Dataset →
------------------------------------------------------------

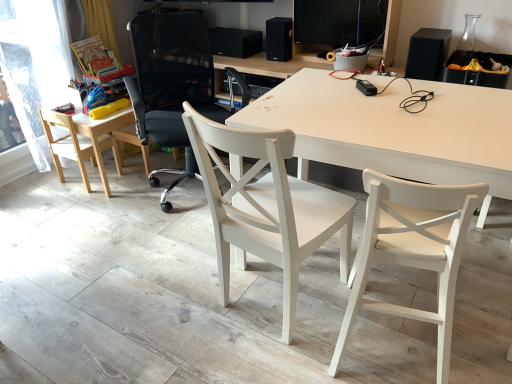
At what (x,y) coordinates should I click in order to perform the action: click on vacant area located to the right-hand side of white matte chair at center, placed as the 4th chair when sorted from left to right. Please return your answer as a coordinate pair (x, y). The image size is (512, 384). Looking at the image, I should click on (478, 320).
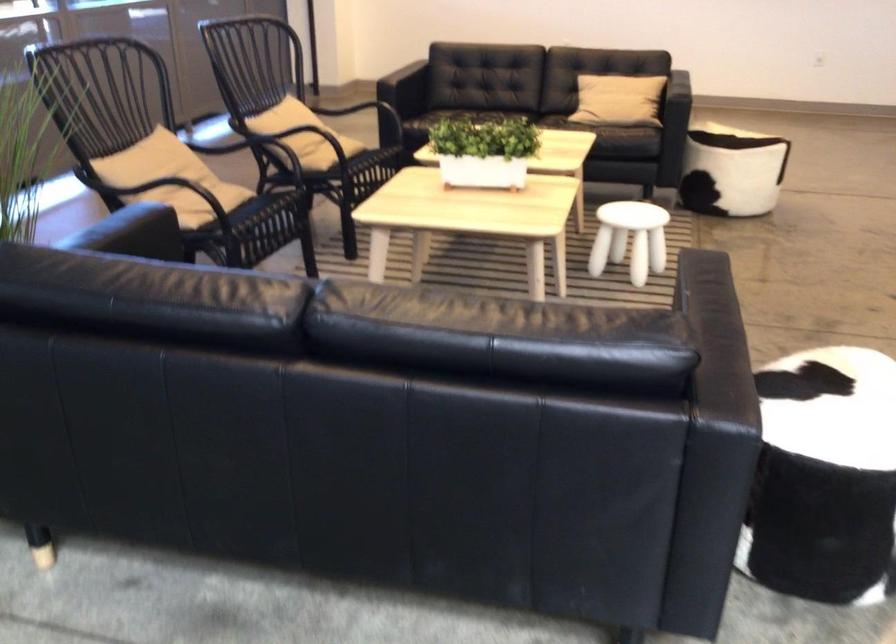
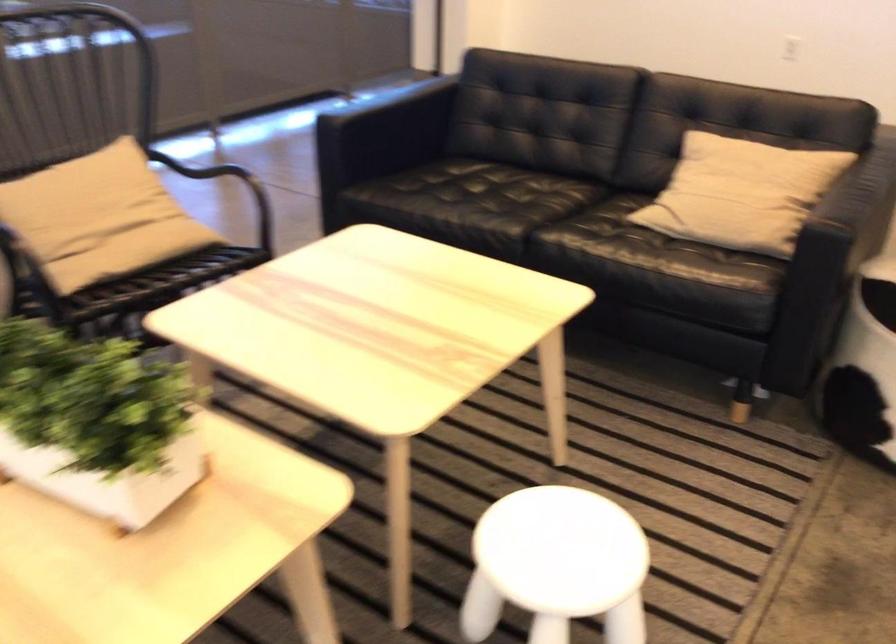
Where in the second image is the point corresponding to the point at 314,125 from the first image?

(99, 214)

------------------------------------------------------------

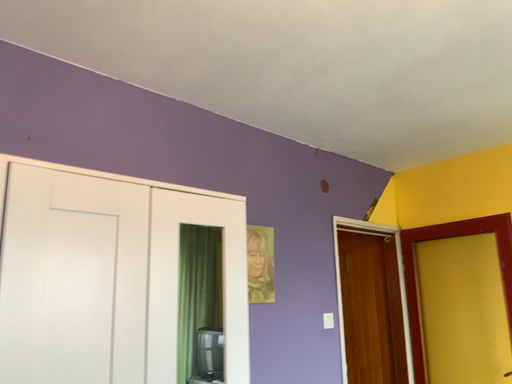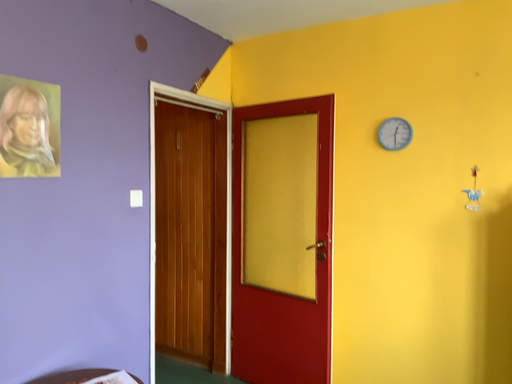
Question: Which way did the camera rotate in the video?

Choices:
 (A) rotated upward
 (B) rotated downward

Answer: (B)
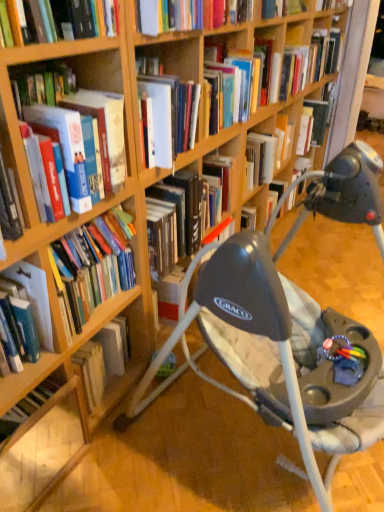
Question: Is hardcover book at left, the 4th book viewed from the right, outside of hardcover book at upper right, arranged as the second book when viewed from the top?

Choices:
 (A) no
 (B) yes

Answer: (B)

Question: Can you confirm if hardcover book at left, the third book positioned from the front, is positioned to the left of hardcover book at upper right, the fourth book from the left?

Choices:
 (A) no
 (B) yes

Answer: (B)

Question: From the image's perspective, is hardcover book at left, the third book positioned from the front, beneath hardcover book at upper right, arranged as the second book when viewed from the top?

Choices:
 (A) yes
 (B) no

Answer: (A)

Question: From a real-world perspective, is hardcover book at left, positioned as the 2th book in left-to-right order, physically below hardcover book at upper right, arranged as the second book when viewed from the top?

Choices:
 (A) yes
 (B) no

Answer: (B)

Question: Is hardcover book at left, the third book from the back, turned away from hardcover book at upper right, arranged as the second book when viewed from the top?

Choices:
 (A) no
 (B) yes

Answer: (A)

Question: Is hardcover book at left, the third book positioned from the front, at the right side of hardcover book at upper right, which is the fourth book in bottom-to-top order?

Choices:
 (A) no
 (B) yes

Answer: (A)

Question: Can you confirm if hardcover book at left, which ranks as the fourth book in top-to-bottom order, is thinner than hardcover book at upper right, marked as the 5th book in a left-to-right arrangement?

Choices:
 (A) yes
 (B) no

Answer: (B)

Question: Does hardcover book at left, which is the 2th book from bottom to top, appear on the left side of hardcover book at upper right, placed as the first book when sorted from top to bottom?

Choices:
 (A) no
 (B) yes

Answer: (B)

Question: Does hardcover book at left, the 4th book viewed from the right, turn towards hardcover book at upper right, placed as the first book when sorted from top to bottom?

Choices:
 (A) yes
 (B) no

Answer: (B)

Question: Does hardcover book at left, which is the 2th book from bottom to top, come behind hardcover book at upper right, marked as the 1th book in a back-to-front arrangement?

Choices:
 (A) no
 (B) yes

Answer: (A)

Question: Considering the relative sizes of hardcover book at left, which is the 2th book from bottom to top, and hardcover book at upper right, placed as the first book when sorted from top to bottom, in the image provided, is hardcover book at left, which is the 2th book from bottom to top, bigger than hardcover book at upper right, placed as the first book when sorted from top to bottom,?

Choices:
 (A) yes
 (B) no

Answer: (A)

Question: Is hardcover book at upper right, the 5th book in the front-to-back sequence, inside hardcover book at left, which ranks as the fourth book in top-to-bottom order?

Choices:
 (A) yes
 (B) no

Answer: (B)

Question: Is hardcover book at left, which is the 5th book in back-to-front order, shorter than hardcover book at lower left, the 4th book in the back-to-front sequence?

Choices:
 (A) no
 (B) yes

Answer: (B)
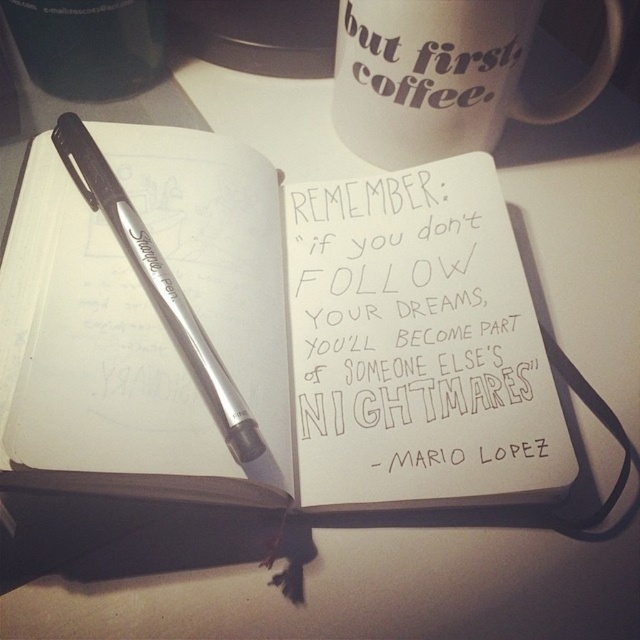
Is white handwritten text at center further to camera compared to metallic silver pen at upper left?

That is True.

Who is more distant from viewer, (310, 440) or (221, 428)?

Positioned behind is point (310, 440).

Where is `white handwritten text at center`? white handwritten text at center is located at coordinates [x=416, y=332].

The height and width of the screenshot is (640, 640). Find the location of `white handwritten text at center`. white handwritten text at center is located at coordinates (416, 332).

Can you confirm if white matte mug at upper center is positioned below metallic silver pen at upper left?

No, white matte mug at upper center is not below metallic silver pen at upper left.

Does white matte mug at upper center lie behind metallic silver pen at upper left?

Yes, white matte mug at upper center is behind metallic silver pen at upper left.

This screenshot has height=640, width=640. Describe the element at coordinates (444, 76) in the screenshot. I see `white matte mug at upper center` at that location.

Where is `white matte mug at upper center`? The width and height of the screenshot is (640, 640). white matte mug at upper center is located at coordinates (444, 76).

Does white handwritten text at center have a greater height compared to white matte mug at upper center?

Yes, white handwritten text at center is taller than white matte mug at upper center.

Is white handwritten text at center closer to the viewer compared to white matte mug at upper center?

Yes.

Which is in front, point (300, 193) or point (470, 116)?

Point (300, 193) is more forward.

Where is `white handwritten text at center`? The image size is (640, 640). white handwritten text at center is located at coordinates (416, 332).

------------------------------------------------------------

Reproduce the listing word for word, from the line containing "Does white handwritten" through the line containing "640). white handwritten", both ends included.

Task answer →
Does white handwritten text at center have a greater height compared to white matte mug at upper center?

Yes, white handwritten text at center is taller than white matte mug at upper center.

Is white handwritten text at center closer to the viewer compared to white matte mug at upper center?

Yes.

Which is in front, point (300, 193) or point (470, 116)?

Point (300, 193) is more forward.

Where is `white handwritten text at center`? The image size is (640, 640). white handwritten text at center is located at coordinates (416, 332).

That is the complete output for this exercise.